• WHAT IS REQUIRED:
All entries are to be copied verbatim, while the pictures stay out.

• DATA FOR PROCESSING:
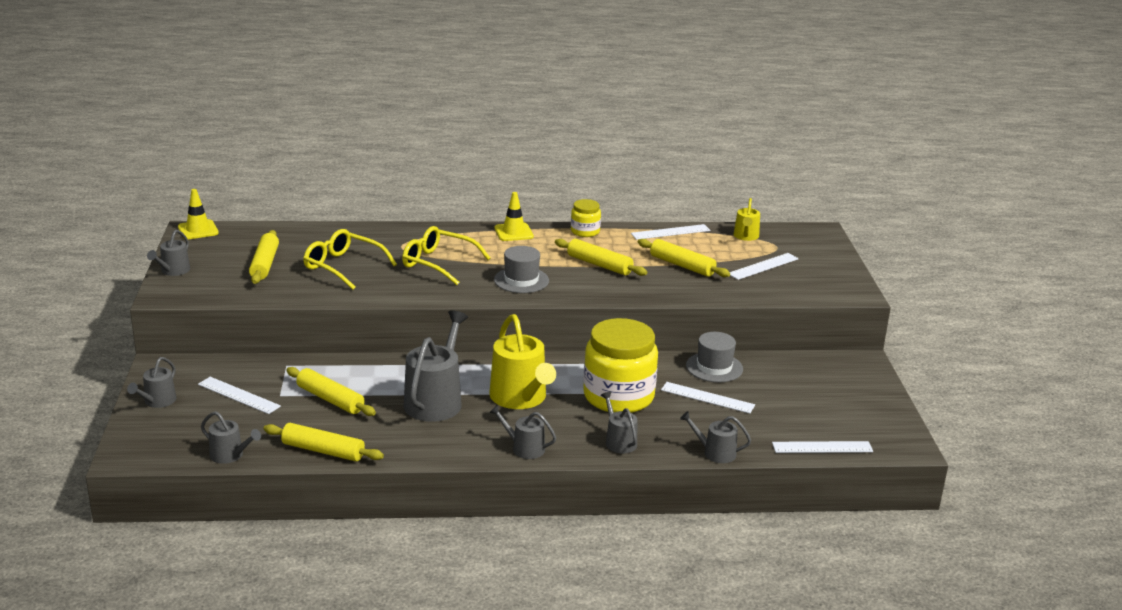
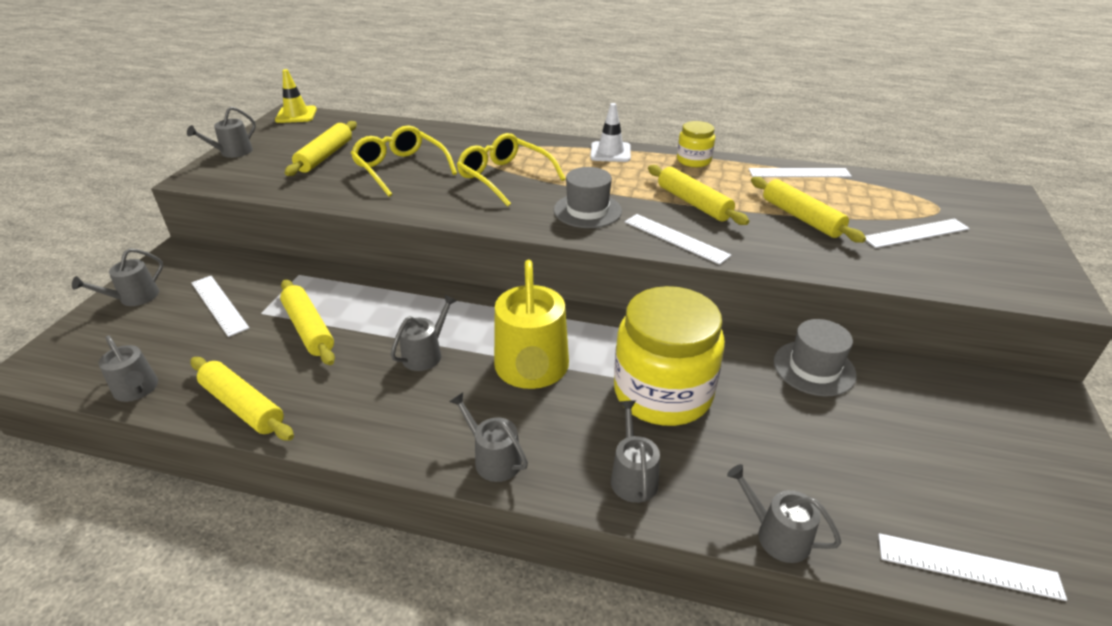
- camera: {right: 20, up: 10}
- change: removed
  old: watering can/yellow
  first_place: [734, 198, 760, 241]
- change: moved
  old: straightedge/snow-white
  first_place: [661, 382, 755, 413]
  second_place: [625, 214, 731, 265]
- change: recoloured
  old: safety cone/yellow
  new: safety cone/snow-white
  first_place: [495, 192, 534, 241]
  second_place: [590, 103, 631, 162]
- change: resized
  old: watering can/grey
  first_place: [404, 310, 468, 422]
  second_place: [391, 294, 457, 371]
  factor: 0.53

• REPLY:
- camera: {right: 20, up: 10}
- change: removed
  old: watering can/yellow
  first_place: [734, 198, 760, 241]
- change: moved
  old: straightedge/snow-white
  first_place: [661, 382, 755, 413]
  second_place: [625, 214, 731, 265]
- change: recoloured
  old: safety cone/yellow
  new: safety cone/snow-white
  first_place: [495, 192, 534, 241]
  second_place: [590, 103, 631, 162]
- change: resized
  old: watering can/grey
  first_place: [404, 310, 468, 422]
  second_place: [391, 294, 457, 371]
  factor: 0.53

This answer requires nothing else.